• **PROBLEM DESCRIPTION**:
For this exercise, please return exactly the line containing "none -> lime brick D5 level 1" and each line after it through the end of the records, with no pictures included.

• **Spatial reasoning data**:
****************

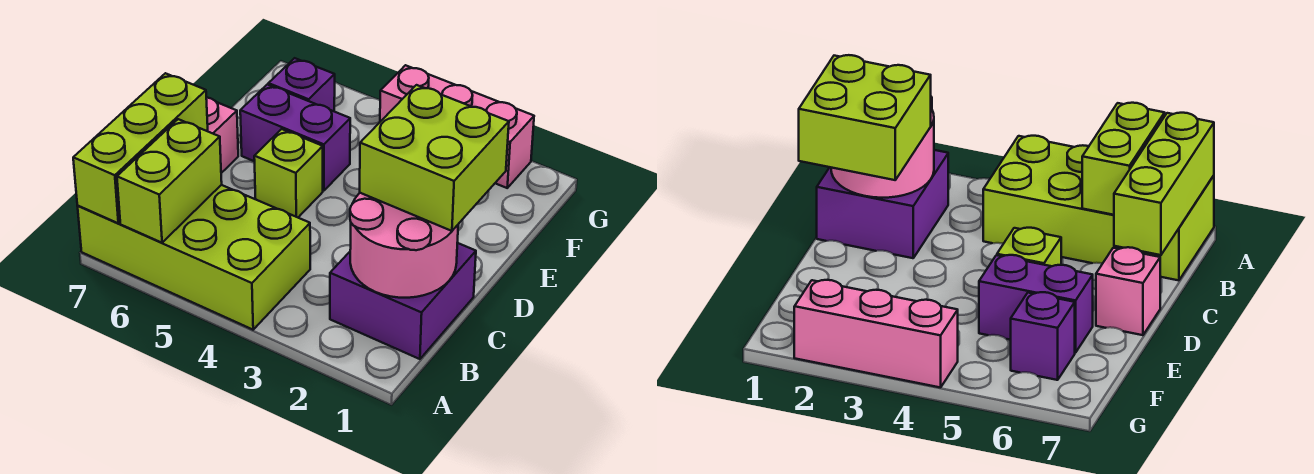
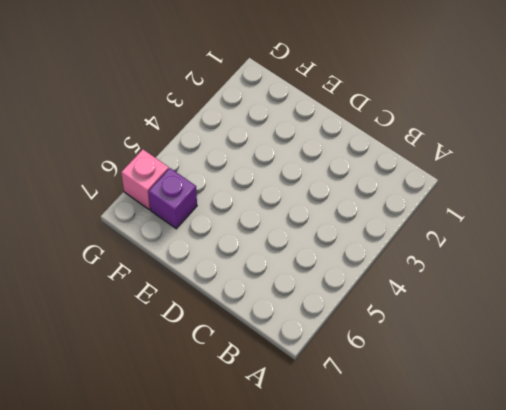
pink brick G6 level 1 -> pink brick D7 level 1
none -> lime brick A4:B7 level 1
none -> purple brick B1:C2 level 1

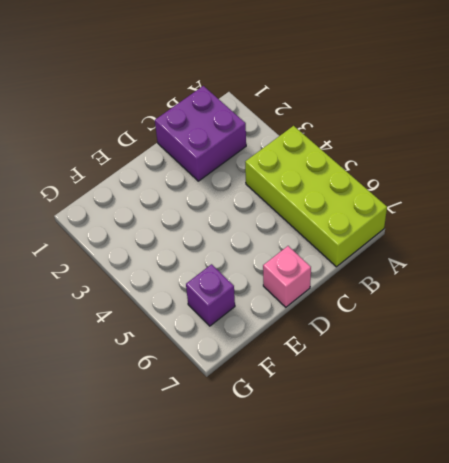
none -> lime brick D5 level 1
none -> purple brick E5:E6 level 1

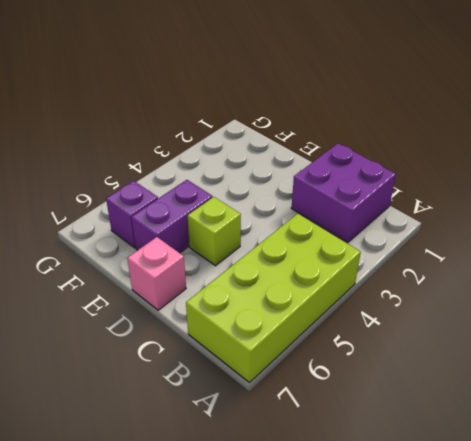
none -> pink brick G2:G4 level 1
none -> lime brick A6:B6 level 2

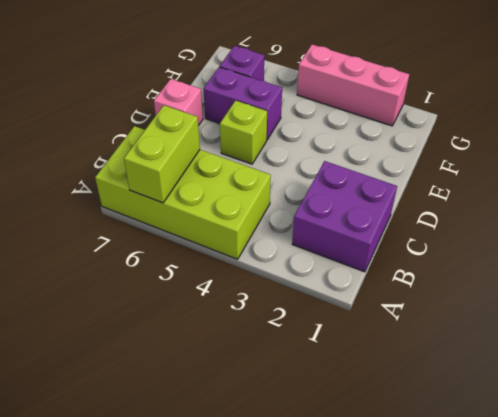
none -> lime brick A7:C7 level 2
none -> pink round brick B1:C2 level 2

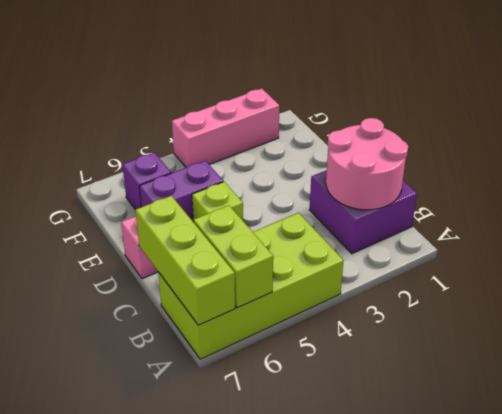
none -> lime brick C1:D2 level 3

****************

• **EXPECTED OUTPUT**:
none -> lime brick D5 level 1
none -> purple brick E5:E6 level 1

none -> pink brick G2:G4 level 1
none -> lime brick A6:B6 level 2

none -> lime brick A7:C7 level 2
none -> pink round brick B1:C2 level 2

none -> lime brick C1:D2 level 3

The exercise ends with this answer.